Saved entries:
-------------------------
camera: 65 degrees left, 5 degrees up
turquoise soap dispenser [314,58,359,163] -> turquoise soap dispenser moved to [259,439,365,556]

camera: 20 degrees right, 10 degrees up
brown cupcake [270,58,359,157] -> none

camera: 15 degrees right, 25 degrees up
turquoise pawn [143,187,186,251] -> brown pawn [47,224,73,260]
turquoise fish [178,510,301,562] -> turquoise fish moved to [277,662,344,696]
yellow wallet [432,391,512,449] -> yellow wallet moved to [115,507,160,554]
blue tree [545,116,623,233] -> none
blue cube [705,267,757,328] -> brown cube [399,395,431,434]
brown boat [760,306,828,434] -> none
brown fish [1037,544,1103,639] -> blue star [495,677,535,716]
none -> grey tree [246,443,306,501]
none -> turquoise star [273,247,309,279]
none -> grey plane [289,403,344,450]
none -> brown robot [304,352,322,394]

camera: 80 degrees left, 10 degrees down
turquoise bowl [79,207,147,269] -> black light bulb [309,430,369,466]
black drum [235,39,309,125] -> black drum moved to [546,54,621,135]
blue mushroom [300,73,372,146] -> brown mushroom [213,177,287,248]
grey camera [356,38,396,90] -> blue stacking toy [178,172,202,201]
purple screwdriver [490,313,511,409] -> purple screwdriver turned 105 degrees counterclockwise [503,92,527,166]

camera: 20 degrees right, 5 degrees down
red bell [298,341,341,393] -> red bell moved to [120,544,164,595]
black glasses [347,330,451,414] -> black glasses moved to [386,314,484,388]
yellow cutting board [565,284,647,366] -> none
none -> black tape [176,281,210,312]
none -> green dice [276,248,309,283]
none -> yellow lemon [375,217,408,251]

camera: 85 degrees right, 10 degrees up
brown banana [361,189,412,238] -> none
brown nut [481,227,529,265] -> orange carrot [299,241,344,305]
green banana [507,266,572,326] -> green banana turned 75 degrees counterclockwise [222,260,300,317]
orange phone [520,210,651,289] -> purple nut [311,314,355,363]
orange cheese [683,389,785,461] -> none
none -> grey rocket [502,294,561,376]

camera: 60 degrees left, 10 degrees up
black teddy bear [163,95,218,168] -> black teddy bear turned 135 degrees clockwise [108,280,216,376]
-------------------------
Restate, word for word, the final stretch of the entries above: the line containing "camera: 20 degrees right, 5 degrees down" and every line after it, up to and including the last.

camera: 20 degrees right, 5 degrees down
red bell [298,341,341,393] -> red bell moved to [120,544,164,595]
black glasses [347,330,451,414] -> black glasses moved to [386,314,484,388]
yellow cutting board [565,284,647,366] -> none
none -> black tape [176,281,210,312]
none -> green dice [276,248,309,283]
none -> yellow lemon [375,217,408,251]

camera: 85 degrees right, 10 degrees up
brown banana [361,189,412,238] -> none
brown nut [481,227,529,265] -> orange carrot [299,241,344,305]
green banana [507,266,572,326] -> green banana turned 75 degrees counterclockwise [222,260,300,317]
orange phone [520,210,651,289] -> purple nut [311,314,355,363]
orange cheese [683,389,785,461] -> none
none -> grey rocket [502,294,561,376]

camera: 60 degrees left, 10 degrees up
black teddy bear [163,95,218,168] -> black teddy bear turned 135 degrees clockwise [108,280,216,376]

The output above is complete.